DATA SHOWN
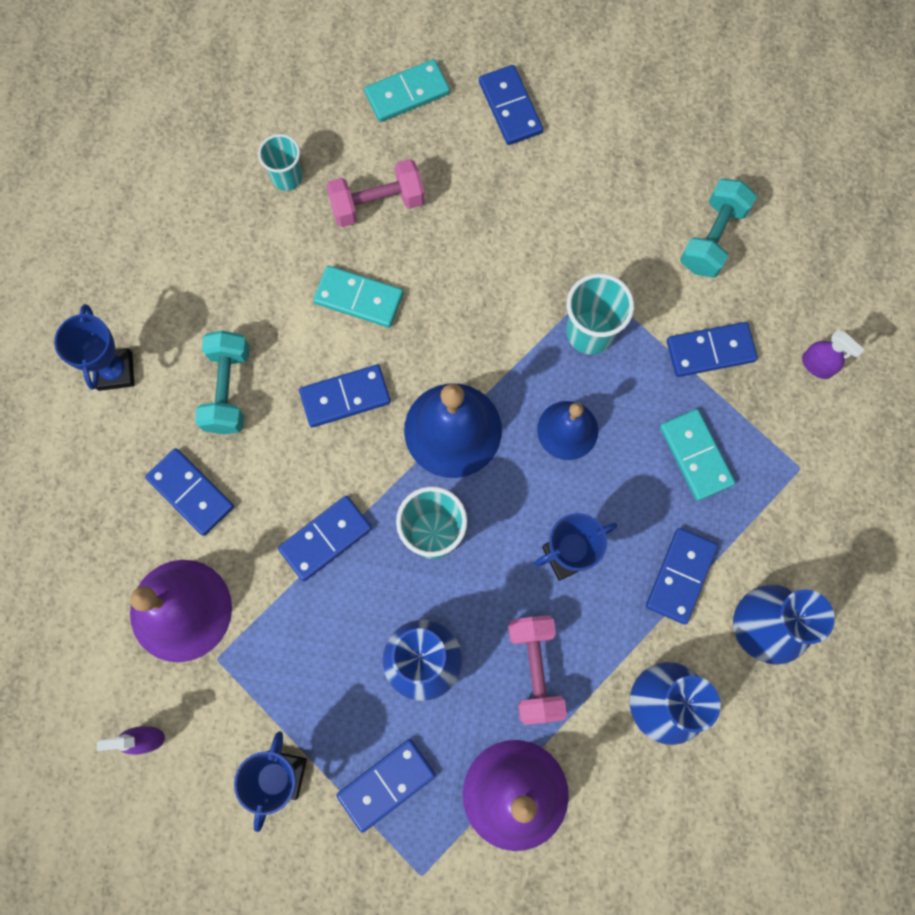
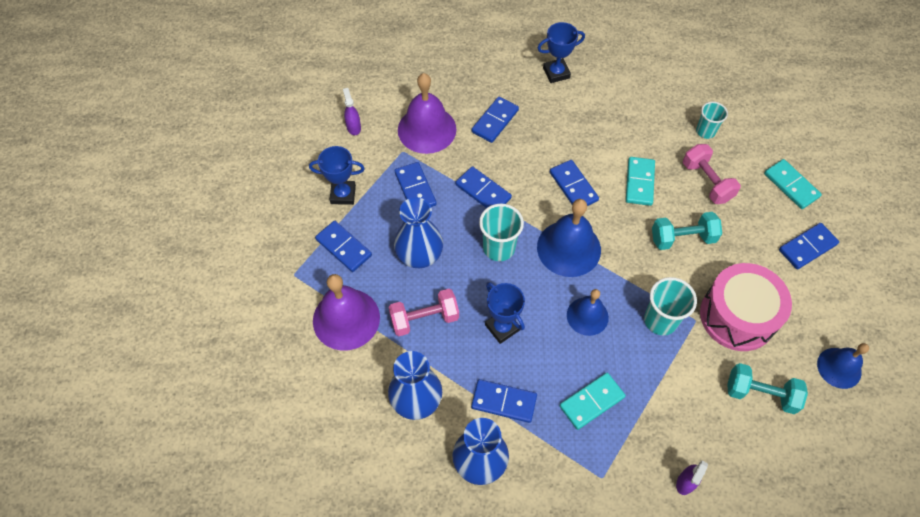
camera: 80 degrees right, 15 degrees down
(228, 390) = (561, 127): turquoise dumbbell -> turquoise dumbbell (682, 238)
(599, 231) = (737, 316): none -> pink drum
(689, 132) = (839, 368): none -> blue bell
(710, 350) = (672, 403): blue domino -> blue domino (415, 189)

TASK INSTRUCTIONS
Each line above gets copied exactly; leave the pictures out.

ANSWER
camera: 80 degrees right, 15 degrees down
(228, 390) = (561, 127): turquoise dumbbell -> turquoise dumbbell (682, 238)
(599, 231) = (737, 316): none -> pink drum
(689, 132) = (839, 368): none -> blue bell
(710, 350) = (672, 403): blue domino -> blue domino (415, 189)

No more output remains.